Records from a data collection
+++
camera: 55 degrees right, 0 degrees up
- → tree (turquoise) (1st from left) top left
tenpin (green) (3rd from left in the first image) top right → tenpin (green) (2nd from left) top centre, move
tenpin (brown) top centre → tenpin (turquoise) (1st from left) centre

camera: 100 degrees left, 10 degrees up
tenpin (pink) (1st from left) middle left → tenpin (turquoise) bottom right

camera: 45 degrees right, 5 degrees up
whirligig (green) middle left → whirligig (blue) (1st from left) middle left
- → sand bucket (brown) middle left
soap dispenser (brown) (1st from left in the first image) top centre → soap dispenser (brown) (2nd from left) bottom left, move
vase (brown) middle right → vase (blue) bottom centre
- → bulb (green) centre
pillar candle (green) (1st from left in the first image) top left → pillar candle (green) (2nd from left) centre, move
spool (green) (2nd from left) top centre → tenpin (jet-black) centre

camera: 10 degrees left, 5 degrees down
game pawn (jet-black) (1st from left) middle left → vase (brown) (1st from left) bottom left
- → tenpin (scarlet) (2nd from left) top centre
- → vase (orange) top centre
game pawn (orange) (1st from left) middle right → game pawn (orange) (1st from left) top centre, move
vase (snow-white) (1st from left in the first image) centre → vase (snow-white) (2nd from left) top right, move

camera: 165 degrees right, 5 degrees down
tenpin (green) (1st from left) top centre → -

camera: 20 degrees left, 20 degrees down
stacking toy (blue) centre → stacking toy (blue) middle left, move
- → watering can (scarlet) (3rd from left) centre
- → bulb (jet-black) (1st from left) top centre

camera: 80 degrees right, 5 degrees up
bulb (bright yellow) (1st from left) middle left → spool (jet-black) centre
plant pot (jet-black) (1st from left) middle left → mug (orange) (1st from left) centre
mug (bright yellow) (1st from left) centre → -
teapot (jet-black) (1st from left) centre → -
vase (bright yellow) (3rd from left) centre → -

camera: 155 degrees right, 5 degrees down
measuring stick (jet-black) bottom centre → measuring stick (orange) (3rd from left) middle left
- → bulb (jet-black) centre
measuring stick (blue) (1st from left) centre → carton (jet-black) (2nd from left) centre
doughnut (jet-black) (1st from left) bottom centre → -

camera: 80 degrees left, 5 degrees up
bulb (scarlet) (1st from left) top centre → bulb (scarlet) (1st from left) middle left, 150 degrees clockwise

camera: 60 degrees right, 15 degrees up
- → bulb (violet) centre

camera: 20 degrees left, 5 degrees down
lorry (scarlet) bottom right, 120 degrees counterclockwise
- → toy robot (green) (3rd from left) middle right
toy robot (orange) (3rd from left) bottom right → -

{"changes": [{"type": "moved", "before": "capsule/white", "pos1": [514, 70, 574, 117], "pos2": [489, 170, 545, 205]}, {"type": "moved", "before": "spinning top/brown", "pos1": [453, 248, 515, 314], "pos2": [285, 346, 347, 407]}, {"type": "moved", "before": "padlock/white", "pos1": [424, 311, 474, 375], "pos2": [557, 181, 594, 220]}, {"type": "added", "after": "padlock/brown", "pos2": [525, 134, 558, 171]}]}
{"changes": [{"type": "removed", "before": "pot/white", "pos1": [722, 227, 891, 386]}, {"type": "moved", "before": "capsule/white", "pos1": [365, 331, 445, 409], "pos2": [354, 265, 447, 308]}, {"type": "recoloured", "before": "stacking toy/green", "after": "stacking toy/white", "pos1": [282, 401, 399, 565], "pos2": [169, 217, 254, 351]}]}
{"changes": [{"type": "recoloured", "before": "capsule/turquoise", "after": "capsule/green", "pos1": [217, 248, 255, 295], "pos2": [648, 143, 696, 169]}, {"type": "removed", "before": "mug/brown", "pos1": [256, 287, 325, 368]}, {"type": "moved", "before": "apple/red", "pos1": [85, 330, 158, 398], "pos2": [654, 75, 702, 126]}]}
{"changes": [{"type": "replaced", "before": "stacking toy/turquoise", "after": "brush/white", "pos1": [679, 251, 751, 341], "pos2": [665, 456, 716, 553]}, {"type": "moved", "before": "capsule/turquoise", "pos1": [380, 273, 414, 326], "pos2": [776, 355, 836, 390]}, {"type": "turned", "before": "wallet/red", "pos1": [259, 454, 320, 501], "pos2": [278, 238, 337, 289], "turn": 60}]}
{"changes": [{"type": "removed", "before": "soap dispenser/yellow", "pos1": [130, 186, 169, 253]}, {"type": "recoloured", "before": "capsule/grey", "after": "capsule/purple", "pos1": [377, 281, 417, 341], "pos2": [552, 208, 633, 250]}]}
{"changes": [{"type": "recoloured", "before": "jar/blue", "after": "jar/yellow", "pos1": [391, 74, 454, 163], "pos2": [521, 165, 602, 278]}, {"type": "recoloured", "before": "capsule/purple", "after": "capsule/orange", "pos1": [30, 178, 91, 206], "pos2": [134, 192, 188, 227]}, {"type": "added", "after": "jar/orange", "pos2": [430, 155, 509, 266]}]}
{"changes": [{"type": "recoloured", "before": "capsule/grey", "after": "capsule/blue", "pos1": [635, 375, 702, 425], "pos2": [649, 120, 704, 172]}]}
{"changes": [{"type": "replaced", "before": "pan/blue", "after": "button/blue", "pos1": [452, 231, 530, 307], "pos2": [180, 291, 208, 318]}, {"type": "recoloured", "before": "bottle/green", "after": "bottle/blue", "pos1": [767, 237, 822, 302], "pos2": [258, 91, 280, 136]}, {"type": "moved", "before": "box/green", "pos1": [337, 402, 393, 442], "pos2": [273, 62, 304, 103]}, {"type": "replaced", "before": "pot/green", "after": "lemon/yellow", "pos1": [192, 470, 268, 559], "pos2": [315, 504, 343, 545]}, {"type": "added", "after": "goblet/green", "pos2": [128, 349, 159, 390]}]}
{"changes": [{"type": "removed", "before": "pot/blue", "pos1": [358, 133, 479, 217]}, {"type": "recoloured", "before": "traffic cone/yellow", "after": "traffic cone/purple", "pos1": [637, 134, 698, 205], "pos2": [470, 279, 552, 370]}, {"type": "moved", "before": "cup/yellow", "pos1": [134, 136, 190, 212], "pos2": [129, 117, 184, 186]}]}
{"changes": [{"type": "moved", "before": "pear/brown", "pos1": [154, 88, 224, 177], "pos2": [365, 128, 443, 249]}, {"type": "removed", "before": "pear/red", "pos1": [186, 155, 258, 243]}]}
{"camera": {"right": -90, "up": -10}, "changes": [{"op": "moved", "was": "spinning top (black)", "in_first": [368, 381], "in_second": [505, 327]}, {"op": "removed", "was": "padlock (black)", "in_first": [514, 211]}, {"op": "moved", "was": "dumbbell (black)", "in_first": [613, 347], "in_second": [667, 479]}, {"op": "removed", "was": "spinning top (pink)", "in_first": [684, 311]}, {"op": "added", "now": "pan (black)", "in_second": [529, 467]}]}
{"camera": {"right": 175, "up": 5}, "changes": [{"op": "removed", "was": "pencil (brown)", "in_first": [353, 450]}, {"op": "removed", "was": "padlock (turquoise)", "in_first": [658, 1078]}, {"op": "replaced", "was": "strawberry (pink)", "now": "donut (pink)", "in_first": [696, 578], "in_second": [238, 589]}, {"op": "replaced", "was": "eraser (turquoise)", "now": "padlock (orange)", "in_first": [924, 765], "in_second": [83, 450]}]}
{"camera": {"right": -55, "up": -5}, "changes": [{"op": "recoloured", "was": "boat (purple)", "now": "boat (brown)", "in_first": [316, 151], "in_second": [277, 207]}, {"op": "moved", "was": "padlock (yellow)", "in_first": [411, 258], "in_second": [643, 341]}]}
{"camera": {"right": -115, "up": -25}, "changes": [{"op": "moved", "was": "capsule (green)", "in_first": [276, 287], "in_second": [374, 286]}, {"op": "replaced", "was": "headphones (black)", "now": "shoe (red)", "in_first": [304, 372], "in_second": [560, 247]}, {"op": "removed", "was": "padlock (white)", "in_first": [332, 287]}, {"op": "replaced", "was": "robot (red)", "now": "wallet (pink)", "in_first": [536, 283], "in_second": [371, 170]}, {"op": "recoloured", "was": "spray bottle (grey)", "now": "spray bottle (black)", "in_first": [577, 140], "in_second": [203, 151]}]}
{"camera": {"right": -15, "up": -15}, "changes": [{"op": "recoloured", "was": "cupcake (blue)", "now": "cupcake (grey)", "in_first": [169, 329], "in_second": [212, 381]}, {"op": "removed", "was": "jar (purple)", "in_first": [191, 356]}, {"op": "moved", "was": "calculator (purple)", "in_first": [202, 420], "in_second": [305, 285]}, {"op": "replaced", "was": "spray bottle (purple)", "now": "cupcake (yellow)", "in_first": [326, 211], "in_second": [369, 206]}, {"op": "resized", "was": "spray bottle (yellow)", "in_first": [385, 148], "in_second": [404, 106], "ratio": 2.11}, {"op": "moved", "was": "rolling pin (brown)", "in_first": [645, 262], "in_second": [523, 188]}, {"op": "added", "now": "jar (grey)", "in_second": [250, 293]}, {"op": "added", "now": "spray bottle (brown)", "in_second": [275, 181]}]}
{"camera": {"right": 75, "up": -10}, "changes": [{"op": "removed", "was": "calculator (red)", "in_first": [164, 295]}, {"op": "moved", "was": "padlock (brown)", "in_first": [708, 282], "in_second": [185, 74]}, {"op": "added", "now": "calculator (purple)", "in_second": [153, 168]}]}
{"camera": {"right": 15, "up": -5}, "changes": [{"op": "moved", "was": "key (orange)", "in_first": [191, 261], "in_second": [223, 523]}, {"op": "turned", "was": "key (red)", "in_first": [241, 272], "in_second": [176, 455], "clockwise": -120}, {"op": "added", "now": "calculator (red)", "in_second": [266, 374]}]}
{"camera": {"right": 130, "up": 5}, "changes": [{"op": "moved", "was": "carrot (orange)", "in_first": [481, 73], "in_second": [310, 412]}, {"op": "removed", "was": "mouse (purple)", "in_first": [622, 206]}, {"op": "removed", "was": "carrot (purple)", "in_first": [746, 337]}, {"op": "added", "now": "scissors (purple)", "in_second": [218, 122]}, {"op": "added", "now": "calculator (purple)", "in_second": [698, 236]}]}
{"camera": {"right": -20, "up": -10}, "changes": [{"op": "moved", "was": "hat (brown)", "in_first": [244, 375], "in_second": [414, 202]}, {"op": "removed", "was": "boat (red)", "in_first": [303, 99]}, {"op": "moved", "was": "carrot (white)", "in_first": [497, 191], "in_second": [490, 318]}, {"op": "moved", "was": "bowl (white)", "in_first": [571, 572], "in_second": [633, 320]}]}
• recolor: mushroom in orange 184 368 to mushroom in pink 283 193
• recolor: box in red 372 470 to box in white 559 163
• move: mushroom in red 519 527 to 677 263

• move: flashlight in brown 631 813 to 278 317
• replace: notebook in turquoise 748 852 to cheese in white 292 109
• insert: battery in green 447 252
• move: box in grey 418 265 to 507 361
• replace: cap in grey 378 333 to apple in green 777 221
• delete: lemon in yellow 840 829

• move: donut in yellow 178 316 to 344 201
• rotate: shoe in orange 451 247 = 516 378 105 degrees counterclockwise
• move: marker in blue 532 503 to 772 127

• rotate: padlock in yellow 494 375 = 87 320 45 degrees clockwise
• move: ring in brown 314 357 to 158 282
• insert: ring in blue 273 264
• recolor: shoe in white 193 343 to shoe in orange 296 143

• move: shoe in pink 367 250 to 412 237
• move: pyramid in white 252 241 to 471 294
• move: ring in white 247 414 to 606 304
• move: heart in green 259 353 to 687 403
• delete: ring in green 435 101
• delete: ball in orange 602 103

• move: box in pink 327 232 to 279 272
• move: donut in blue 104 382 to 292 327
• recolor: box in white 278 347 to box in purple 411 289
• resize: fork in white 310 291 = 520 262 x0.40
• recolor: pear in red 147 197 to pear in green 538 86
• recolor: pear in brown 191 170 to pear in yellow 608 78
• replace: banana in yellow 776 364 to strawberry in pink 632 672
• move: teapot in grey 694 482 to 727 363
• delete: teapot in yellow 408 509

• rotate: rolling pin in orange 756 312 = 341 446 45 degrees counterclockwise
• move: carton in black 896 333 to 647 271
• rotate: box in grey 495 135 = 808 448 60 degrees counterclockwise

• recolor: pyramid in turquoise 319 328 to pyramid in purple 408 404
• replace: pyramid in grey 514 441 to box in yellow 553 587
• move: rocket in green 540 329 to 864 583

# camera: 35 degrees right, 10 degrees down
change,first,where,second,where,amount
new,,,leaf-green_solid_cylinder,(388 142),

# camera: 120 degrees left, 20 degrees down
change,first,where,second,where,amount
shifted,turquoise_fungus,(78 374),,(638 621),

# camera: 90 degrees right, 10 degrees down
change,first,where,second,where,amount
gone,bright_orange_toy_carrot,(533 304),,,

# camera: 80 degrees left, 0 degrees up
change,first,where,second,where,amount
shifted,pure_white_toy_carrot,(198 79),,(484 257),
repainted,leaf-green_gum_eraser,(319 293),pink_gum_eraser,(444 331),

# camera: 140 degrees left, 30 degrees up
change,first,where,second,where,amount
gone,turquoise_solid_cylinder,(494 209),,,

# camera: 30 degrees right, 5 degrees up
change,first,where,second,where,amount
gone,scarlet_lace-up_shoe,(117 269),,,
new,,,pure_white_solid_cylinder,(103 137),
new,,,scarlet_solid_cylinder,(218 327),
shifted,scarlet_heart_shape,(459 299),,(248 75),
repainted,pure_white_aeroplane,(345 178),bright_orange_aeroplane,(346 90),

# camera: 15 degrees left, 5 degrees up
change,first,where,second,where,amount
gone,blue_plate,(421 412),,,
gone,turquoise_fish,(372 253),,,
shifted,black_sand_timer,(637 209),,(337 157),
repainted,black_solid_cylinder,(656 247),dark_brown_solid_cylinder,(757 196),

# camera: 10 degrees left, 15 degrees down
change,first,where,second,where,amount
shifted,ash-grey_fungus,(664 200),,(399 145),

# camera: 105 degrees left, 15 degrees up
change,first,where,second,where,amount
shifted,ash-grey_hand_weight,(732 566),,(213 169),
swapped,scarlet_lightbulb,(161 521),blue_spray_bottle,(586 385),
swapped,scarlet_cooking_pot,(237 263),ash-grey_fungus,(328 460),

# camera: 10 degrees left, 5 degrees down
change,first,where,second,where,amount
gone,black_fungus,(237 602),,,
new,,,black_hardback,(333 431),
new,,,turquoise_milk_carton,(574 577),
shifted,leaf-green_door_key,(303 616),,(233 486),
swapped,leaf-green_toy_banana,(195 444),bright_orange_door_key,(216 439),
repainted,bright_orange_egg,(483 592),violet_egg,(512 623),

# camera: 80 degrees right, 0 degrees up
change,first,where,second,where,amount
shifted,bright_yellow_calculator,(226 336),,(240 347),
+++
WORK TO COMPLETE: Copy every line of the data above, beginning with the first and ending with the line that contains "tenpin (green) (3rd", and give nothing more.

WRITTEN SOLUTION:
camera: 55 degrees right, 0 degrees up
- → tree (turquoise) (1st from left) top left
tenpin (green) (3rd from left in the first image) top right → tenpin (green) (2nd from left) top centre, move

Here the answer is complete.